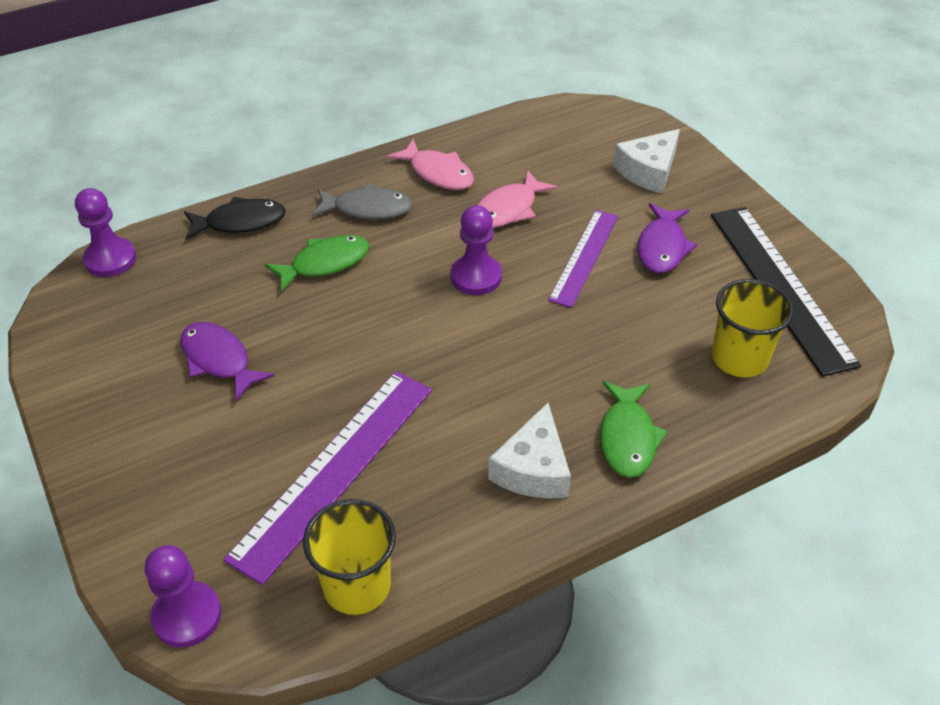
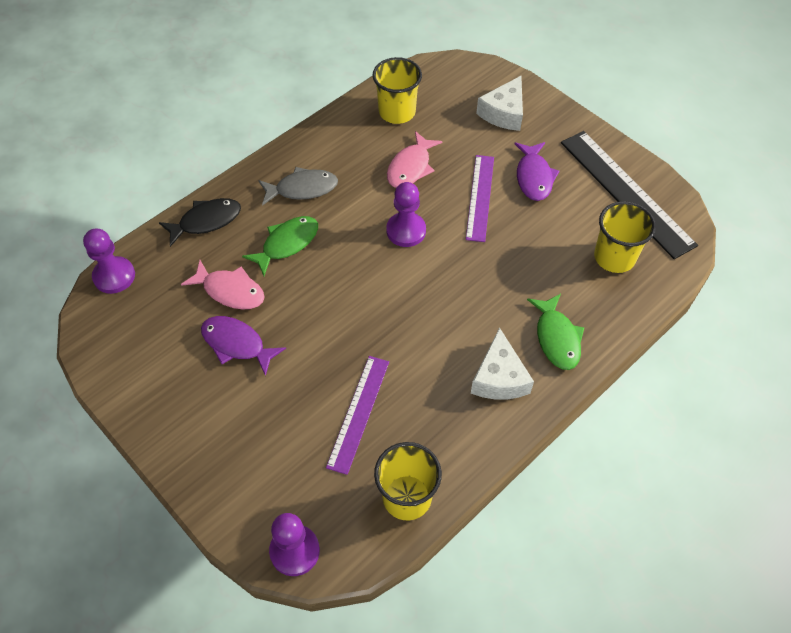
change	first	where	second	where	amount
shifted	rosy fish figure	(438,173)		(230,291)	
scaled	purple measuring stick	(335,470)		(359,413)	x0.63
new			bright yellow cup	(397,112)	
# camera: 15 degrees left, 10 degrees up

**WORK TASK**
Repeat the records verbatim, excluding pictures.

**SOLUTION BELOW**
change	first	where	second	where	amount
shifted	rosy fish figure	(438,173)		(230,291)	
scaled	purple measuring stick	(335,470)		(359,413)	x0.63
new			bright yellow cup	(397,112)	
# camera: 15 degrees left, 10 degrees up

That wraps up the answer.